Transcribe verbatim the span of lines that opens with the line containing "(404, 398) = (423, 338): green" and closes with the last line of the data below.

● Data block
□ □ □
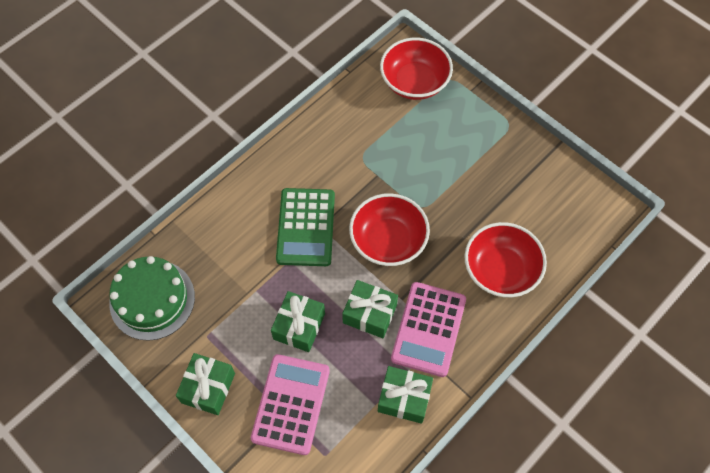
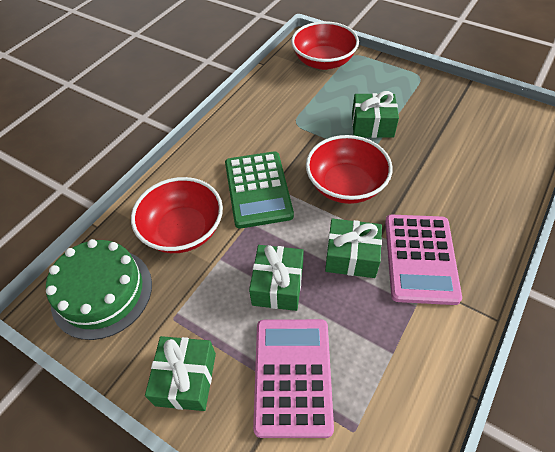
camera: 10 degrees left, 10 degrees down
(404, 398) = (423, 338): green gift -> green gift (372, 125)
(500, 270) = (468, 189): red bowl -> red bowl (183, 230)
□ □ □
● Answer space
(404, 398) = (423, 338): green gift -> green gift (372, 125)
(500, 270) = (468, 189): red bowl -> red bowl (183, 230)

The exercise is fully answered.